§ **THE TASK**
Swap "pink pentagon" for "green hexagon" throughout everything from the line containing "red arrow: rotated" down to the line containing "brown ellipse: moved 34 px down", and repeat those items with nothing else changed. Leave the pictures out of your answer.

§ **GIVEN INFORMATION**
○ ○ ○ ○
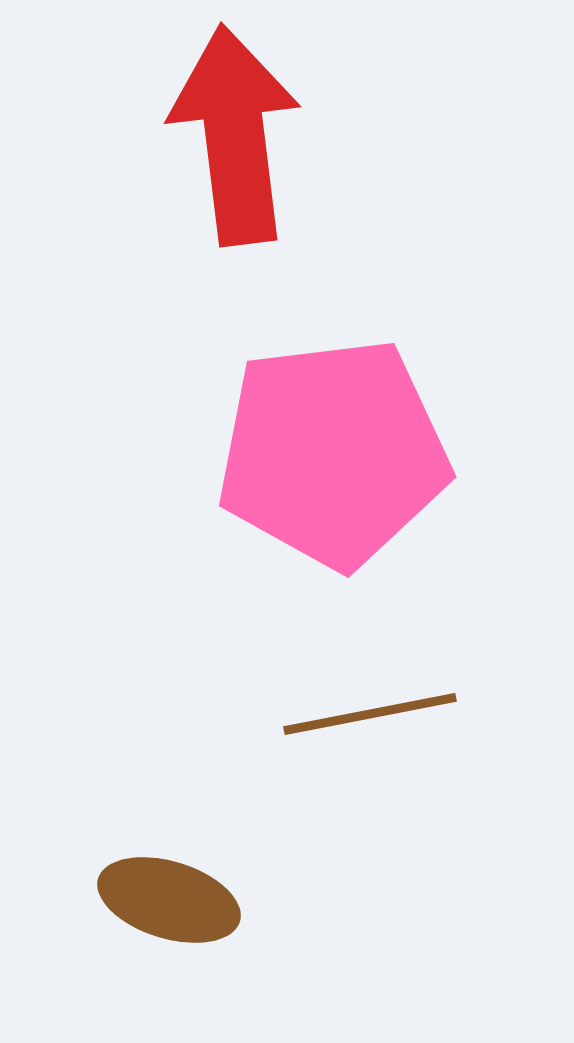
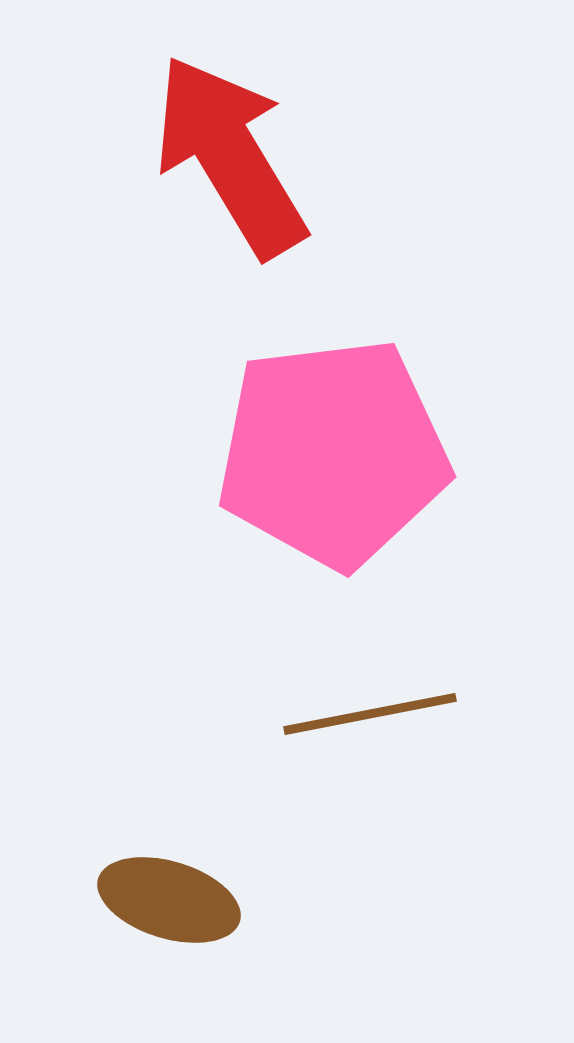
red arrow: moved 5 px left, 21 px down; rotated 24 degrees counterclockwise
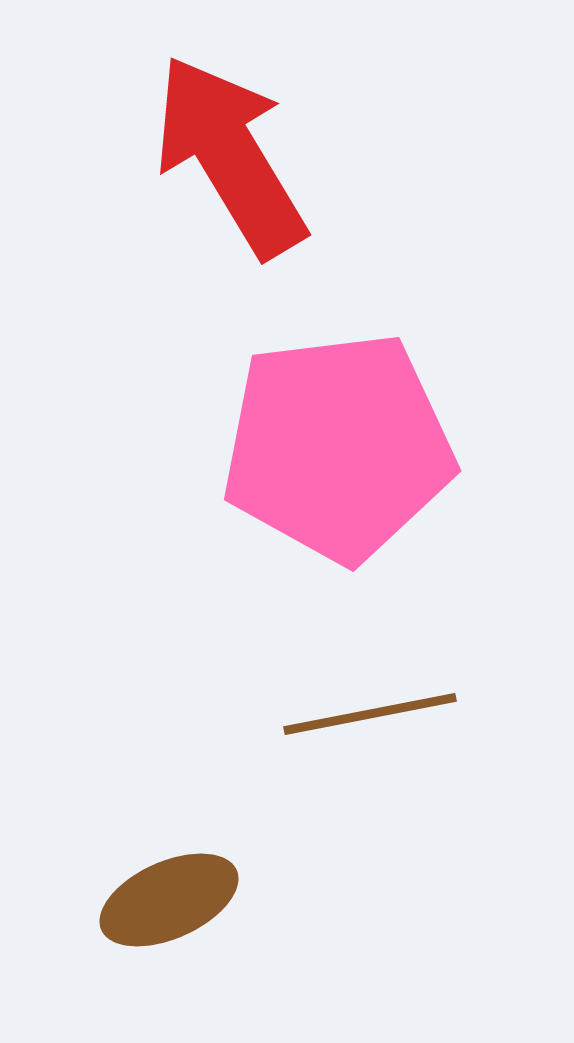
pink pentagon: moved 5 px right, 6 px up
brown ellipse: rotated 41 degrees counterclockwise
○ ○ ○ ○
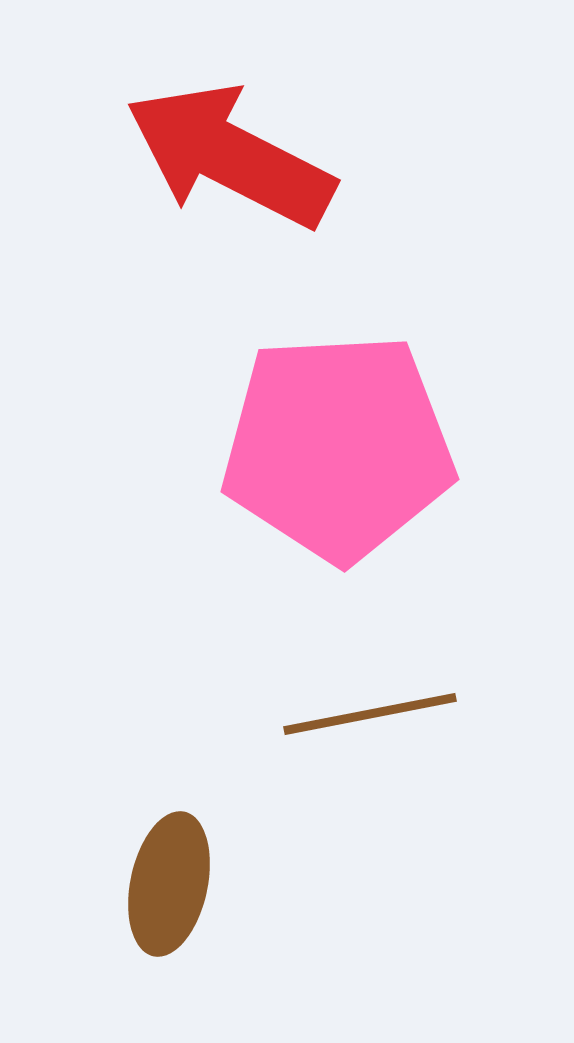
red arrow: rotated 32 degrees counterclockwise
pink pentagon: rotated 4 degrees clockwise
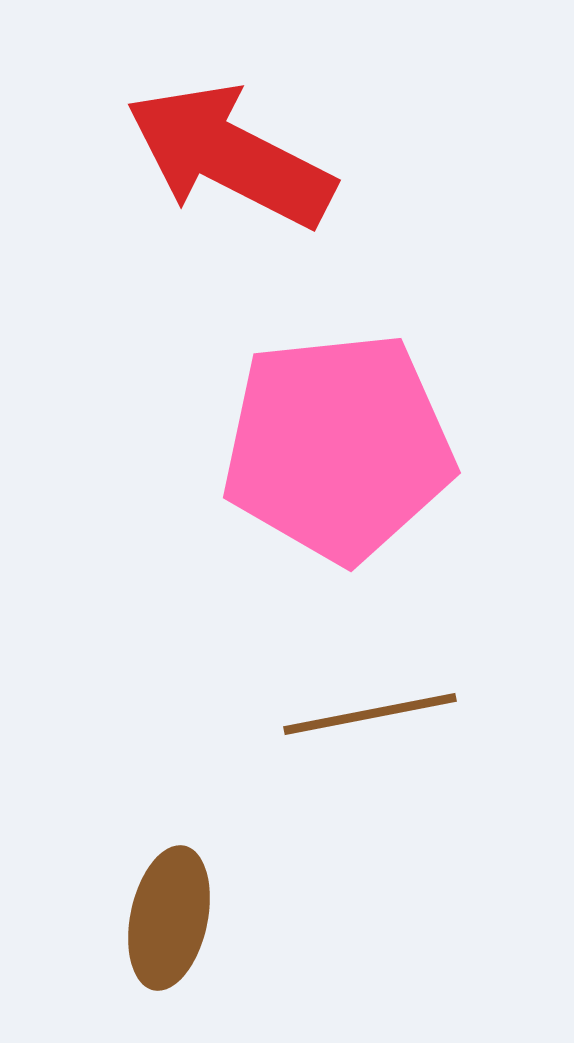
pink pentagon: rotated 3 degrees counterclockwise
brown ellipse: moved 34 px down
○ ○ ○ ○
§ **EXERCISE SOLUTION**
red arrow: rotated 32 degrees counterclockwise
green hexagon: rotated 4 degrees clockwise
green hexagon: rotated 3 degrees counterclockwise
brown ellipse: moved 34 px down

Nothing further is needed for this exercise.